━━━━━ Provided data ━━━━━
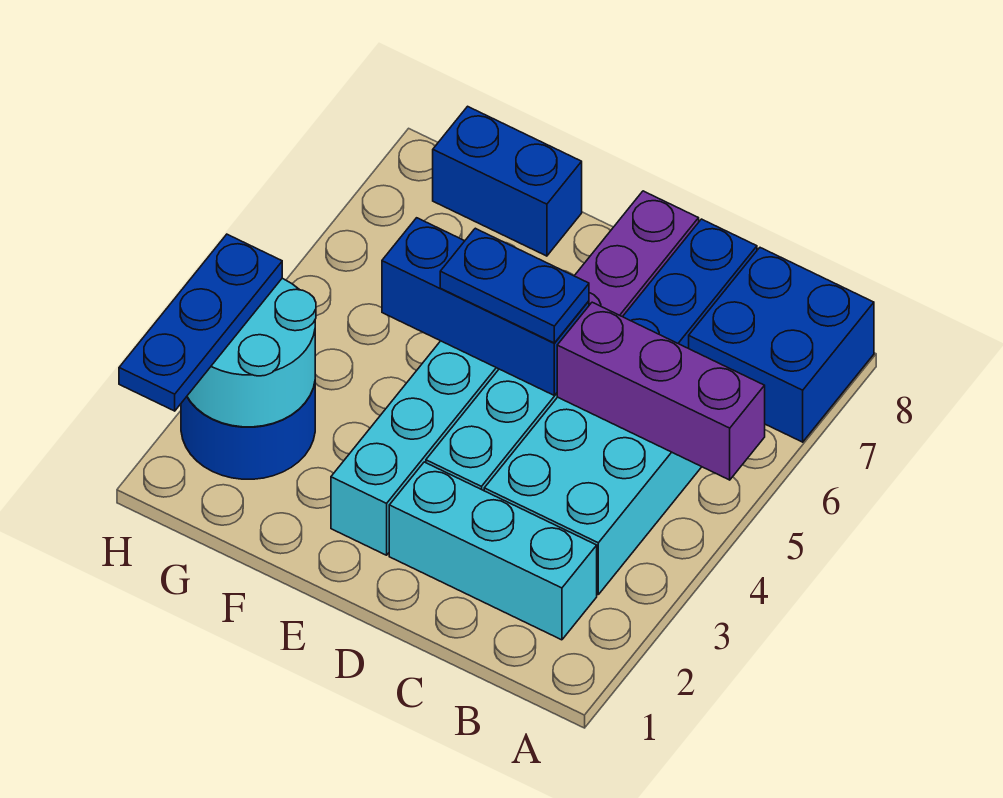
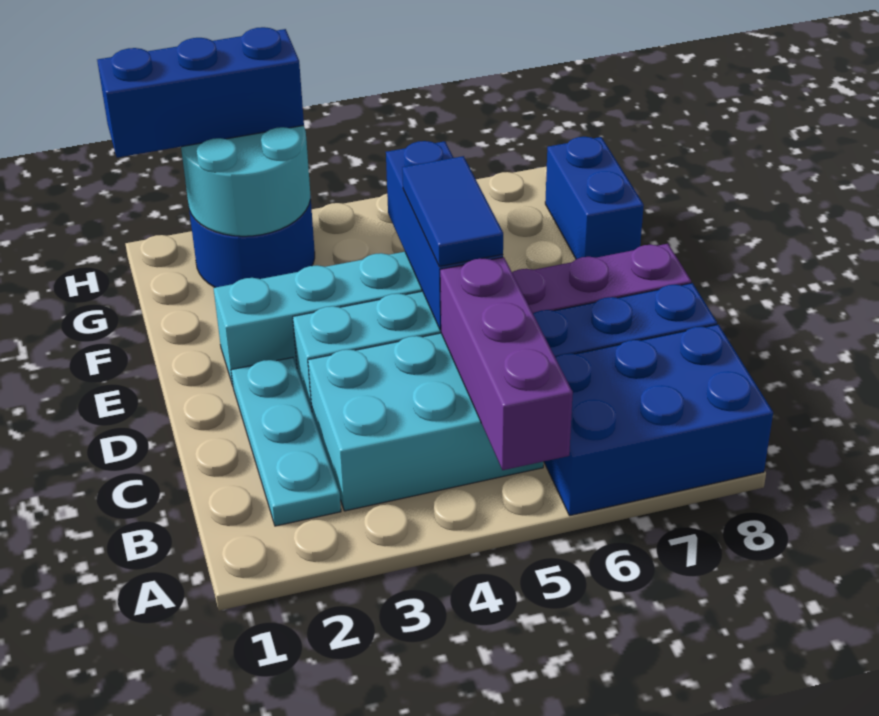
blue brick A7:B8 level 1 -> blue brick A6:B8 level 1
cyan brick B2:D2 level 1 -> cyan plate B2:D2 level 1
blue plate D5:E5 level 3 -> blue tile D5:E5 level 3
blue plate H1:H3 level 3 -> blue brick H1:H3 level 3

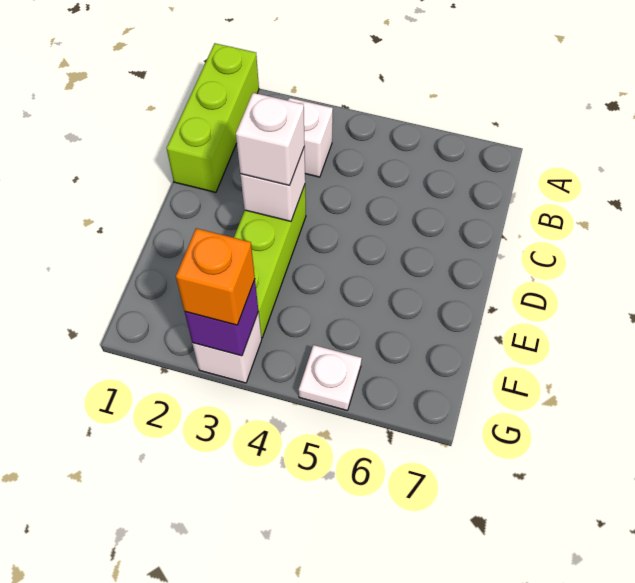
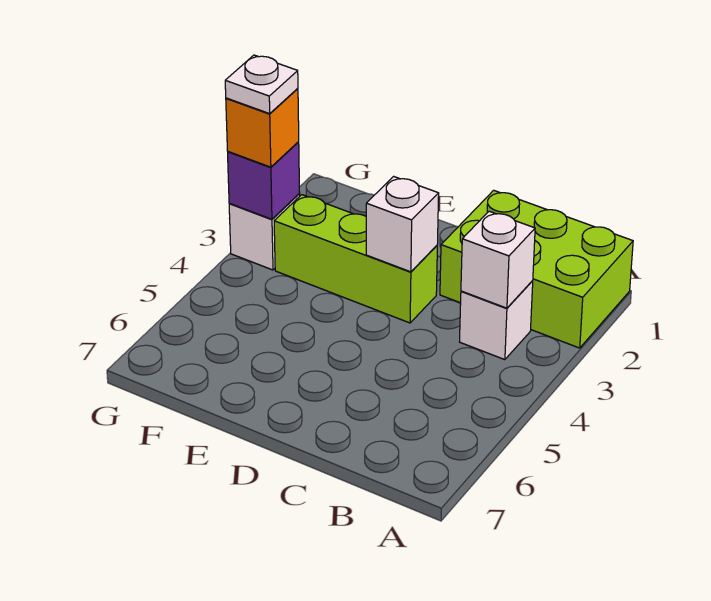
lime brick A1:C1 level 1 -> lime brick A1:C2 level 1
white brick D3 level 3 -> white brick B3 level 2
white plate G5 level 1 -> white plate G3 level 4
━━━━━
Exercise objective = Return word for word the line bearing "blue plate H1:H3" and every later line of the entries, but none of the pictures.

Task output =
blue plate H1:H3 level 3 -> blue brick H1:H3 level 3

lime brick A1:C1 level 1 -> lime brick A1:C2 level 1
white brick D3 level 3 -> white brick B3 level 2
white plate G5 level 1 -> white plate G3 level 4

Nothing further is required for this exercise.